■ TASK DIRECTIONS: Omit all images, then repeat exactly the lines below from the one containing "[(569,150),(541,179),(569,208),(569,150)]" through the one containing "[(504,241),(545,286),(557,273),(557,210),(547,199),(504,241)]", both ends included.

■ DATA FOR THIS EXERCISE:
▼

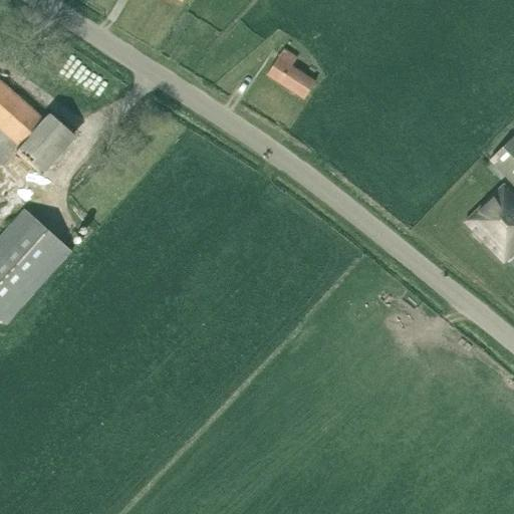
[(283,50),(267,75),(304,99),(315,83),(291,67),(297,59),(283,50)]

▲
▼

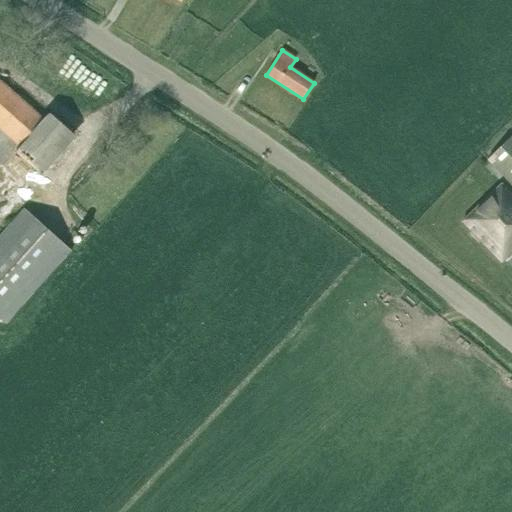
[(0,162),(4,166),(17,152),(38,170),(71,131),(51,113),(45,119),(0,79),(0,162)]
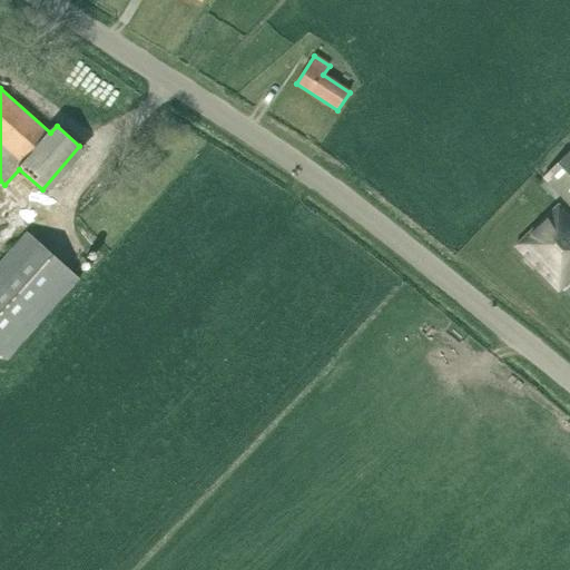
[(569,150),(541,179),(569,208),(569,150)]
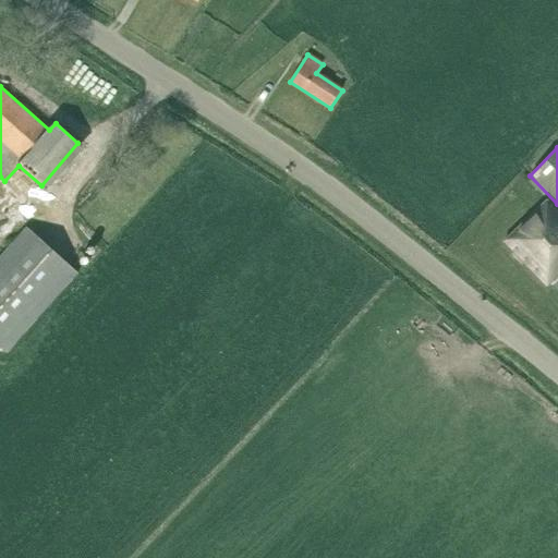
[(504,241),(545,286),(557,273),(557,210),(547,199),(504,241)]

▲
▼

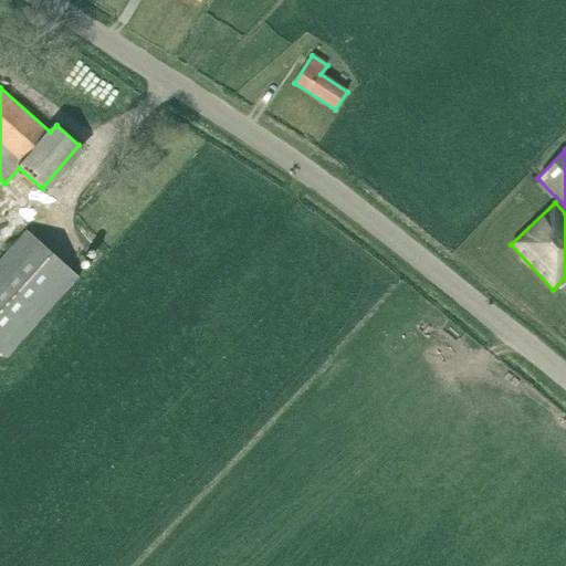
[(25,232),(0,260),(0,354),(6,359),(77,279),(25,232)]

▲

■ ANSWER AREA:
[(569,150),(541,179),(569,208),(569,150)]
[(504,241),(545,286),(557,273),(557,210),(547,199),(504,241)]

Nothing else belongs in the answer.